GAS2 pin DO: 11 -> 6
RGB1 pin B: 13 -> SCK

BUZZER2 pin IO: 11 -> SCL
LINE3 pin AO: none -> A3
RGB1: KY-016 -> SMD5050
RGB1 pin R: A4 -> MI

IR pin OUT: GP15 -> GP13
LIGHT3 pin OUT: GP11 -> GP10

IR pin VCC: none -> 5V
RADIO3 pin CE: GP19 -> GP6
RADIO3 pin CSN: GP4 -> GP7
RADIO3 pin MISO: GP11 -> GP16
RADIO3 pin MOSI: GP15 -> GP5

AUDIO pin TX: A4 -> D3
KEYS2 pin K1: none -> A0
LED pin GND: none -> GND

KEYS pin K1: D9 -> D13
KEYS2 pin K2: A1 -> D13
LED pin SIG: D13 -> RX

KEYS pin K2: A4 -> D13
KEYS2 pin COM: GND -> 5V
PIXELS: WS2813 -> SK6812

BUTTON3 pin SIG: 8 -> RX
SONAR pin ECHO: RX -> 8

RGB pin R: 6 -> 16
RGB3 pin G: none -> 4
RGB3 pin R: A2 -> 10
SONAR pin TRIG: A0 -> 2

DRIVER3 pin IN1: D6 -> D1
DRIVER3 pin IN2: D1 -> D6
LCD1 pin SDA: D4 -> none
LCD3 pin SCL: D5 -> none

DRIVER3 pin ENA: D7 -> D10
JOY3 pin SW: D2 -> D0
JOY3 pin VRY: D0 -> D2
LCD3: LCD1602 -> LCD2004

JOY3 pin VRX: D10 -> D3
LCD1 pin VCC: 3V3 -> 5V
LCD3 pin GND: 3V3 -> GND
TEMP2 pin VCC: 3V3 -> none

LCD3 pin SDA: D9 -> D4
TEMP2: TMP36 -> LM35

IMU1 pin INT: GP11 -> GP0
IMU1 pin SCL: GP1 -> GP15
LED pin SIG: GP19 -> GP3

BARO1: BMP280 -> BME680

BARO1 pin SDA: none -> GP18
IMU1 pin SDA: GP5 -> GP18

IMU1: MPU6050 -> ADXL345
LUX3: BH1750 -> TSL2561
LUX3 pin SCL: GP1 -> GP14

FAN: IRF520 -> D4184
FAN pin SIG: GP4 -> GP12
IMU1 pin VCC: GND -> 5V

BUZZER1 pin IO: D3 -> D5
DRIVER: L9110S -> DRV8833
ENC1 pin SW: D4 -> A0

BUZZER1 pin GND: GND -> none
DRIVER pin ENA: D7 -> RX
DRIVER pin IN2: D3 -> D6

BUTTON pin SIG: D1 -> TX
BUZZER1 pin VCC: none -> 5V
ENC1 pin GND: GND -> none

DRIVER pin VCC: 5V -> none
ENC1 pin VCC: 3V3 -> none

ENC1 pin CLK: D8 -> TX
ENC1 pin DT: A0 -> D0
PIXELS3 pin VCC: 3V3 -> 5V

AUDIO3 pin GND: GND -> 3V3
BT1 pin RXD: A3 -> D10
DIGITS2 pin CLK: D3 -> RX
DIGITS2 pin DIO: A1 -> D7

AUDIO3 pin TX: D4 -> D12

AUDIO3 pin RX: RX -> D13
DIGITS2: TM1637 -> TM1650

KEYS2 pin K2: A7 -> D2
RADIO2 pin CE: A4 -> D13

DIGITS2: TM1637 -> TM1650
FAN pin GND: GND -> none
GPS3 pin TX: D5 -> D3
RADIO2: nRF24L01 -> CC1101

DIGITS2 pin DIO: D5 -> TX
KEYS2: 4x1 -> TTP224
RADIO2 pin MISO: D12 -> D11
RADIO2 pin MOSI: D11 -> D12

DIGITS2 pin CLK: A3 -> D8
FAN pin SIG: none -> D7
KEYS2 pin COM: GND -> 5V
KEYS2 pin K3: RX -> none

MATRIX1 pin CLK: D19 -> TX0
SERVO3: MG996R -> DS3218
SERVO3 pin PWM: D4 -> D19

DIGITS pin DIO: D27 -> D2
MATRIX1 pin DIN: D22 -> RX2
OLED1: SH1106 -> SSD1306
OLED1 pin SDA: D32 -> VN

## YOUR ASSIGNMENT
For the word "MISO", please say how many lines in the entries hold it, with only the number as the reply.

## RESPONSE TO THE TASK
2